▶ **Task instructions**
In the reply, include exactly the lines of the entries below from the first to the line with "R205: 8.2k (+3V3, VB) -> 3.9k (+3V3, VB)", that line included.

*** Opening of Data ***

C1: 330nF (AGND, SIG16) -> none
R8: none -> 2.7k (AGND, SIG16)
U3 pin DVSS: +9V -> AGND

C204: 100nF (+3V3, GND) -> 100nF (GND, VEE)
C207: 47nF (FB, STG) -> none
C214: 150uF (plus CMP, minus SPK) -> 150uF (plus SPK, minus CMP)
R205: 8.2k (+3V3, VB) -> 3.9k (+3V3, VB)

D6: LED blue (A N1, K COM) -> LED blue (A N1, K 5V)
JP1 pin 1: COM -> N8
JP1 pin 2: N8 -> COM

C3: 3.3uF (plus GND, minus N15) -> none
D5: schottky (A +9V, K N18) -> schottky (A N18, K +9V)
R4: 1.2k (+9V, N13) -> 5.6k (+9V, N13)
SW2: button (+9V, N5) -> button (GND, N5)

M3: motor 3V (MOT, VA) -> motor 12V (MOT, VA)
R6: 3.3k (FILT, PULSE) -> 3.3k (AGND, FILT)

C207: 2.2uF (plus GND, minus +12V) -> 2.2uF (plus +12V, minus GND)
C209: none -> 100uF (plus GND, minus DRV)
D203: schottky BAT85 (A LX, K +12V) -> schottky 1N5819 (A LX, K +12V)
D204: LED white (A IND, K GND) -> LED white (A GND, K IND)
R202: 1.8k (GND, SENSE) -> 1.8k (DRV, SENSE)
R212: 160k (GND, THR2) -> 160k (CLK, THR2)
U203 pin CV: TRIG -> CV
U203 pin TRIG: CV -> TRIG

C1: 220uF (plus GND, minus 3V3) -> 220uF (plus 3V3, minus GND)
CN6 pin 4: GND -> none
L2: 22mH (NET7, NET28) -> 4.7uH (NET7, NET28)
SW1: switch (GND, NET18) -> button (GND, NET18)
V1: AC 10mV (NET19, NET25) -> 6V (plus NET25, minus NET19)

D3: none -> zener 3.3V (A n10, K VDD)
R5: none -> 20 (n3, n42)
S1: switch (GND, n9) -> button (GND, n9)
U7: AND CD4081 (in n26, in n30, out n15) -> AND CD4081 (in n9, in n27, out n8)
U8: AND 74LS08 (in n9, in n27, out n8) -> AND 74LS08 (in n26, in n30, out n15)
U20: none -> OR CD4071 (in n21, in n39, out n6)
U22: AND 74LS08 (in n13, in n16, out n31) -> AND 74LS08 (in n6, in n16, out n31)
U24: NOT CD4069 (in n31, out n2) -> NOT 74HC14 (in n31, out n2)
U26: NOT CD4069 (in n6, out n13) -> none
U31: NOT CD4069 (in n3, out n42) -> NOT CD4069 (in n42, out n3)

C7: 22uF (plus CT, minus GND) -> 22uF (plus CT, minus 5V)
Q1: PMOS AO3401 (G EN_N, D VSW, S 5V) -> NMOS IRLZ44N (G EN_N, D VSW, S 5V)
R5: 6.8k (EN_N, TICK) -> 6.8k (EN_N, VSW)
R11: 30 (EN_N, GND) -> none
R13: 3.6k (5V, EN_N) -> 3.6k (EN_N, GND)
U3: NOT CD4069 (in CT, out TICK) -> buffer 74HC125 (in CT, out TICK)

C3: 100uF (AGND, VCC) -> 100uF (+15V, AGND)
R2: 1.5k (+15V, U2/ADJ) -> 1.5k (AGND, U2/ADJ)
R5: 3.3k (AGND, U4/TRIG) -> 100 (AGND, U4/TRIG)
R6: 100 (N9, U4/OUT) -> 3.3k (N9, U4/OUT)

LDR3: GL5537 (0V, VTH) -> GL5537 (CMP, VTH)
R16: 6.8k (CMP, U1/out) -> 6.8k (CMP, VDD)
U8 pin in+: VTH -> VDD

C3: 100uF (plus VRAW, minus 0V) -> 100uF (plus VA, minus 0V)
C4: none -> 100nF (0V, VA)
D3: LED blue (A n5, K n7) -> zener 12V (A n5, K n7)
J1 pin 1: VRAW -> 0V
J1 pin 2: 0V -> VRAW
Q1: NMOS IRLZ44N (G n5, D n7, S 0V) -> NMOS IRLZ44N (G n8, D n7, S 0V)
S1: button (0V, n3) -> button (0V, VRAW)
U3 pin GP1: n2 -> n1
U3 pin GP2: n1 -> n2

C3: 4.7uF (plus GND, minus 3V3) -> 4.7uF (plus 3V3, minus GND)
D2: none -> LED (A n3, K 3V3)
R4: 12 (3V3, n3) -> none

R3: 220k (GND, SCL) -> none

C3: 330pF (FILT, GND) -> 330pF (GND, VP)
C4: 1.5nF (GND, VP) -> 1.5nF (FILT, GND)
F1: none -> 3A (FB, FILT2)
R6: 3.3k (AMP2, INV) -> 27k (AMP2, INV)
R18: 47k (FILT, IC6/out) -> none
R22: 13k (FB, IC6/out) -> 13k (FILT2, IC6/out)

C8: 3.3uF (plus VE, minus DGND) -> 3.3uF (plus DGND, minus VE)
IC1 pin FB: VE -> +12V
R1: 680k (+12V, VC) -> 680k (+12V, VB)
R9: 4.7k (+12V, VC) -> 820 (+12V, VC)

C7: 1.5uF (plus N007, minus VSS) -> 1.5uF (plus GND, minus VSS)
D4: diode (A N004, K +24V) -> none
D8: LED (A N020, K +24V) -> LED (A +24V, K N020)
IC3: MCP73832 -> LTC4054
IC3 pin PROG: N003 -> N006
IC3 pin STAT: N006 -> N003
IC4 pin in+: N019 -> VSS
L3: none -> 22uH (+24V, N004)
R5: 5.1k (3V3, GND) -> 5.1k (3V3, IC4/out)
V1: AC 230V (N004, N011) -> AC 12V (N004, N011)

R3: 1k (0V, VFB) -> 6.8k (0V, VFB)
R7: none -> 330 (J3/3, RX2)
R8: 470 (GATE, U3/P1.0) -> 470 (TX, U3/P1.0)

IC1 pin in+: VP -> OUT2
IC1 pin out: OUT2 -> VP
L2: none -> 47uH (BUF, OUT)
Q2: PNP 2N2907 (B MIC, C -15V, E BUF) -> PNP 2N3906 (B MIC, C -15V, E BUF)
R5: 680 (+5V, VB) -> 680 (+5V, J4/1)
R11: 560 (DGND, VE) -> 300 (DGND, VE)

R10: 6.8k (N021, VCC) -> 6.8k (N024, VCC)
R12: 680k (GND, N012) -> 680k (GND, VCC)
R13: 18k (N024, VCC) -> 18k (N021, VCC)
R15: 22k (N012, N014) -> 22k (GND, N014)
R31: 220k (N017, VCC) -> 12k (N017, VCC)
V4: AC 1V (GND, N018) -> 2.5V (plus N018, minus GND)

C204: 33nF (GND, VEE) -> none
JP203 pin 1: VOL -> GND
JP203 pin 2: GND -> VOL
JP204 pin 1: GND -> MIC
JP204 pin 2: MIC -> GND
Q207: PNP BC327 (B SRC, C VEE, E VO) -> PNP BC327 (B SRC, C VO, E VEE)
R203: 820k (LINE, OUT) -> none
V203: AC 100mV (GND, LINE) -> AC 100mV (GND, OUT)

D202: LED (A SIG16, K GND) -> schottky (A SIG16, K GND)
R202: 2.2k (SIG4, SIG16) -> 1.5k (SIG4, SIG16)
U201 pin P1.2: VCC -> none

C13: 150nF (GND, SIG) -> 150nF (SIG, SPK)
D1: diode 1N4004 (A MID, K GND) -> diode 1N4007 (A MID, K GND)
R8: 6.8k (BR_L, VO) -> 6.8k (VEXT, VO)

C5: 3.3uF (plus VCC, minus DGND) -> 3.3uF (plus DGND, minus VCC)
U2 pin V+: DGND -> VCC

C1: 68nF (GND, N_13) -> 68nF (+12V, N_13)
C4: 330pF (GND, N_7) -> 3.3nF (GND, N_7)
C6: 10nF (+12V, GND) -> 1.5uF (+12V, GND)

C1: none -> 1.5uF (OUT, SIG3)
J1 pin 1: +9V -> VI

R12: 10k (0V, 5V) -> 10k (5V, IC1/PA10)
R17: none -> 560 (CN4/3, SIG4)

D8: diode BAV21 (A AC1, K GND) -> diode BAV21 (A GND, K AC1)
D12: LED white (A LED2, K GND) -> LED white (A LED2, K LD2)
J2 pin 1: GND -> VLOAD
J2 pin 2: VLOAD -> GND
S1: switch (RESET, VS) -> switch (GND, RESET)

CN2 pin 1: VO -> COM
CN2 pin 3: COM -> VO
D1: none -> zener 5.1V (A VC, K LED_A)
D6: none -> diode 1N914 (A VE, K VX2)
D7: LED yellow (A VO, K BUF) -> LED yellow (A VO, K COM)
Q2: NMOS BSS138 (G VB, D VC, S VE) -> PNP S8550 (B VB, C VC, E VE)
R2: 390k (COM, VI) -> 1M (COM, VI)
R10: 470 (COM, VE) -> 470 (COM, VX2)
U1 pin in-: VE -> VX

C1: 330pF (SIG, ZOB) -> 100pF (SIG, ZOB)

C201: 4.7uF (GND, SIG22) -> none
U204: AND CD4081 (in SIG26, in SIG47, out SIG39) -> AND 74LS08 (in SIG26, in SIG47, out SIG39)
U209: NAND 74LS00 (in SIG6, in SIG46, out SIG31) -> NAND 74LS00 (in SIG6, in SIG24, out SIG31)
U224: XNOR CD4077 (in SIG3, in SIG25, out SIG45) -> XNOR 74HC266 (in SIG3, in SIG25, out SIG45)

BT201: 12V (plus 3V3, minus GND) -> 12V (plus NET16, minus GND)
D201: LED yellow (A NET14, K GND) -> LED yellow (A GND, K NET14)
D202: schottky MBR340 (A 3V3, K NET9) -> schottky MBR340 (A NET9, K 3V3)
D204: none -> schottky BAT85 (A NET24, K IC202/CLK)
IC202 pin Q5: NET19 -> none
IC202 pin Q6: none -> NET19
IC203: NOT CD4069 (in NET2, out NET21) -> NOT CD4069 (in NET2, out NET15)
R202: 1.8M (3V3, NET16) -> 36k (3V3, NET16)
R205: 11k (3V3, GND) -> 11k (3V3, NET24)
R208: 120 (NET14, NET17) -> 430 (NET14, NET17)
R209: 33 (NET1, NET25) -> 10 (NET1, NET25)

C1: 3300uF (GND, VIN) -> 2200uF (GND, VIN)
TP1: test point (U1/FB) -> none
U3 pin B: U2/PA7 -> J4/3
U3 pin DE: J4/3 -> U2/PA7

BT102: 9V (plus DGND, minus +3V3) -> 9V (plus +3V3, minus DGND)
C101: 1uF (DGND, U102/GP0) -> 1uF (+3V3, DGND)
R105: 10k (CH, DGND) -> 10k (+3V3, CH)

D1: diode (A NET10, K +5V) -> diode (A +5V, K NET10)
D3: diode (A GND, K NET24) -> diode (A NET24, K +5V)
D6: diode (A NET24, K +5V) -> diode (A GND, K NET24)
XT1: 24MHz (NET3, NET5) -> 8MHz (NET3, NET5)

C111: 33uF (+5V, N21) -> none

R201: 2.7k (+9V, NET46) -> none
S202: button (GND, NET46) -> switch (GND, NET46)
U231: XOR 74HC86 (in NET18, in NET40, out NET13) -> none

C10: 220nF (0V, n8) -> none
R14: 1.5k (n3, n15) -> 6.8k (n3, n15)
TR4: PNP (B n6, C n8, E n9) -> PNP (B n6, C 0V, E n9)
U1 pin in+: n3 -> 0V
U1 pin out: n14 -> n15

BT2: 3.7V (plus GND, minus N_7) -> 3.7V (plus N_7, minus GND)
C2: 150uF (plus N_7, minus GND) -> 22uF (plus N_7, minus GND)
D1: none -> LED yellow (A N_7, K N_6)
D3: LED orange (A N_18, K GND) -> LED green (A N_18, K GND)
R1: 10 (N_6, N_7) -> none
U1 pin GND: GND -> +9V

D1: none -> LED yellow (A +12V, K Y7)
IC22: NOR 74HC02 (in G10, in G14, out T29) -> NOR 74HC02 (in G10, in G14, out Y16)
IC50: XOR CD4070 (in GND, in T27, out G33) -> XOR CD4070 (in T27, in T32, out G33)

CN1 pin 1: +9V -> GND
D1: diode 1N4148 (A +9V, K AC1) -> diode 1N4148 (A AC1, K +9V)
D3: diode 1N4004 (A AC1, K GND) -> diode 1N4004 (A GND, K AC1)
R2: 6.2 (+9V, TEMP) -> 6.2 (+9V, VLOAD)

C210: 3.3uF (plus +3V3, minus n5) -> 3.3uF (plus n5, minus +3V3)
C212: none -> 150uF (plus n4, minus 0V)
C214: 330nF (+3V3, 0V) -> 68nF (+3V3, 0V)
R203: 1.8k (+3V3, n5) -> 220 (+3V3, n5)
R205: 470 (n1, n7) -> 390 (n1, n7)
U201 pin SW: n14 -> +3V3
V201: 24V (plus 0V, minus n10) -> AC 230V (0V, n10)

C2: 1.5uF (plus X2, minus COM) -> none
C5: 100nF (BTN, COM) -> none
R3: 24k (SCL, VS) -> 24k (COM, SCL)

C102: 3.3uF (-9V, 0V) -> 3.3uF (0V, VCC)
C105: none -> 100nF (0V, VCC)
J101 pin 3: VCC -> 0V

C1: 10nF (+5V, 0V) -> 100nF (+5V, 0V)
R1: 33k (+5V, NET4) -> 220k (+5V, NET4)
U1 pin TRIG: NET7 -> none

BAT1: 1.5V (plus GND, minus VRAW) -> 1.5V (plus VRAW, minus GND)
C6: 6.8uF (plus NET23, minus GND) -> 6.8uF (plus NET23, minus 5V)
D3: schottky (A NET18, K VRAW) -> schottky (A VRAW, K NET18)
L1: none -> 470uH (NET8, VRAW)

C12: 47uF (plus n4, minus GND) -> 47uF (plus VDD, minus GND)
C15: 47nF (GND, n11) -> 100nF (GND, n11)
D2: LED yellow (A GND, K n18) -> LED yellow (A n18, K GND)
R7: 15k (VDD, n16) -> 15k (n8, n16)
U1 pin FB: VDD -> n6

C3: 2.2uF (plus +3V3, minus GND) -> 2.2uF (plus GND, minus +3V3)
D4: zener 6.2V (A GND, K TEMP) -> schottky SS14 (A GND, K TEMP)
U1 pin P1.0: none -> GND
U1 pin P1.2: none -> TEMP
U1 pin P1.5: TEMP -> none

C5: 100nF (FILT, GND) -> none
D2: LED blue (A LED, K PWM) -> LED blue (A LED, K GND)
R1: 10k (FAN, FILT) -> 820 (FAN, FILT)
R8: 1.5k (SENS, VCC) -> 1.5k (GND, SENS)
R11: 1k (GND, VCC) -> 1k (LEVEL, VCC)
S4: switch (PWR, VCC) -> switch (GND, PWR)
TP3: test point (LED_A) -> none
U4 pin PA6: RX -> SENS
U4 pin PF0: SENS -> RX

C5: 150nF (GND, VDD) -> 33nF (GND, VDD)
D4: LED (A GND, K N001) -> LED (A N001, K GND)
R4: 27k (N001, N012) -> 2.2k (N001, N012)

*** Close of Data ***

▶ **Solution**
C1: 330nF (AGND, SIG16) -> none
R8: none -> 2.7k (AGND, SIG16)
U3 pin DVSS: +9V -> AGND

C204: 100nF (+3V3, GND) -> 100nF (GND, VEE)
C207: 47nF (FB, STG) -> none
C214: 150uF (plus CMP, minus SPK) -> 150uF (plus SPK, minus CMP)
R205: 8.2k (+3V3, VB) -> 3.9k (+3V3, VB)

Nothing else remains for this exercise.